## Work required
Which lines of the material contain the word "pear"? Show each one.

## Material shown
_ _ _ _ _ _ _

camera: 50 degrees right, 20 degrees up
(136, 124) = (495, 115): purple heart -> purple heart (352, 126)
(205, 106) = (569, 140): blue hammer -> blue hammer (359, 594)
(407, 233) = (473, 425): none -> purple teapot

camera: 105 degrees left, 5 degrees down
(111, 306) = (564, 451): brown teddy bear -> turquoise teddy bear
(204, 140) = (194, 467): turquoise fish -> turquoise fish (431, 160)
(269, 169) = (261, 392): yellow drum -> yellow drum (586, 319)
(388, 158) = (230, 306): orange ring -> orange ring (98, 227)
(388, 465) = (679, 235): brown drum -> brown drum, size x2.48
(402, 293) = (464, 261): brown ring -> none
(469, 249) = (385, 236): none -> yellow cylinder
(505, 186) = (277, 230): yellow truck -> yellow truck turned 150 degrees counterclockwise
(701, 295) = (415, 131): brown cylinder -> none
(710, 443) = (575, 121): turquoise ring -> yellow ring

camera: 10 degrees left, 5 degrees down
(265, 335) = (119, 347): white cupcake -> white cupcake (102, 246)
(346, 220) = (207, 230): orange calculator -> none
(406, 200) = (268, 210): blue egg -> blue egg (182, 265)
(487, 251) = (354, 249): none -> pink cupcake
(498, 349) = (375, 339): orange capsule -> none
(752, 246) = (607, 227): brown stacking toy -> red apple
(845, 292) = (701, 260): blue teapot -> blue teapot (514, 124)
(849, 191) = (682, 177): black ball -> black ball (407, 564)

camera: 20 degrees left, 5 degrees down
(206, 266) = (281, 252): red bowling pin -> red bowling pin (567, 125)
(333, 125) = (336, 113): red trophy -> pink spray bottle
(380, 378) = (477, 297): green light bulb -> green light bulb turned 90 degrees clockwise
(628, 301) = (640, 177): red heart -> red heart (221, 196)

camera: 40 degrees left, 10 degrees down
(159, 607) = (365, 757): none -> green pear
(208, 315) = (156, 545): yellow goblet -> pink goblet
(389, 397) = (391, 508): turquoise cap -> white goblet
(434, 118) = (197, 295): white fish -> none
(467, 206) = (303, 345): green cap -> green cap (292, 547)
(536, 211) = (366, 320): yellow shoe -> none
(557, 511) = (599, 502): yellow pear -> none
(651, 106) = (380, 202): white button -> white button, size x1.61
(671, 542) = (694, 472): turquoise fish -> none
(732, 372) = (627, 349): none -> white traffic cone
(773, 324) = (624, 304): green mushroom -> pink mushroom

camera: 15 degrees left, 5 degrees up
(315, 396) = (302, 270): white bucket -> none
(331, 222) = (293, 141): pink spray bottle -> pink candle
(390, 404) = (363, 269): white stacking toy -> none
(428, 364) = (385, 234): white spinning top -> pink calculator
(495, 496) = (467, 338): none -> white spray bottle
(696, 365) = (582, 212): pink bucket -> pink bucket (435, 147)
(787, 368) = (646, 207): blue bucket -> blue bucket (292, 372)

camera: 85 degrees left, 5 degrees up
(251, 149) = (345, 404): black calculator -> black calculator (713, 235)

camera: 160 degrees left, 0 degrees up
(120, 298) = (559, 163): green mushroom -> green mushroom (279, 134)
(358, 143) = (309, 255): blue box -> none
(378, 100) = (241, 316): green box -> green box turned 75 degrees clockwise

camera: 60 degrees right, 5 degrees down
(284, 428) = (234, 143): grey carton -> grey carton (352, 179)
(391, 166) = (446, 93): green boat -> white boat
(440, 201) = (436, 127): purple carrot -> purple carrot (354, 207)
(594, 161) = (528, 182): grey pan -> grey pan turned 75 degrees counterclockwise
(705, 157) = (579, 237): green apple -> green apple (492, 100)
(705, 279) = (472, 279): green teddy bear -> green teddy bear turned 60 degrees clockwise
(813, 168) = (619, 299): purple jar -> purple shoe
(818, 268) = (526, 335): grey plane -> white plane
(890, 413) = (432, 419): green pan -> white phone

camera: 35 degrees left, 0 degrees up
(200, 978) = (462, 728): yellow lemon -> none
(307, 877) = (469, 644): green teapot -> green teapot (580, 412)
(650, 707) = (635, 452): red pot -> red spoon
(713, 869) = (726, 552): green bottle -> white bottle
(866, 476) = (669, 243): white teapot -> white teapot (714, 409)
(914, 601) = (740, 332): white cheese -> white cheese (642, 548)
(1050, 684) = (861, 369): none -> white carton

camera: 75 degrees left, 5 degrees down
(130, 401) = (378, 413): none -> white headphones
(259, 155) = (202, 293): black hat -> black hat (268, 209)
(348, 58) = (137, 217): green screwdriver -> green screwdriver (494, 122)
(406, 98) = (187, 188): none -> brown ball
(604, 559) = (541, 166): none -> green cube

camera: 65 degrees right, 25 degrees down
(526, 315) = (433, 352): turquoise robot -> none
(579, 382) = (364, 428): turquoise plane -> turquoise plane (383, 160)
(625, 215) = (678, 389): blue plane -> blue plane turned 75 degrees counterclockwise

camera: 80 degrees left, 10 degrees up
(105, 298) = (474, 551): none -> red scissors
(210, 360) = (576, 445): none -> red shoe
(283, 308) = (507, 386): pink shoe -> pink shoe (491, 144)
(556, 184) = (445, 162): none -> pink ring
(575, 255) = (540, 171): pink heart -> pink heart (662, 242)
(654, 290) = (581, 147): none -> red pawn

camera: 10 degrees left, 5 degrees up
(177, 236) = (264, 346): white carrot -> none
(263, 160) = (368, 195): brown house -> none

_ _ _ _ _ _ _

## Answer to the problem
(159, 607) = (365, 757): none -> green pear
(557, 511) = (599, 502): yellow pear -> none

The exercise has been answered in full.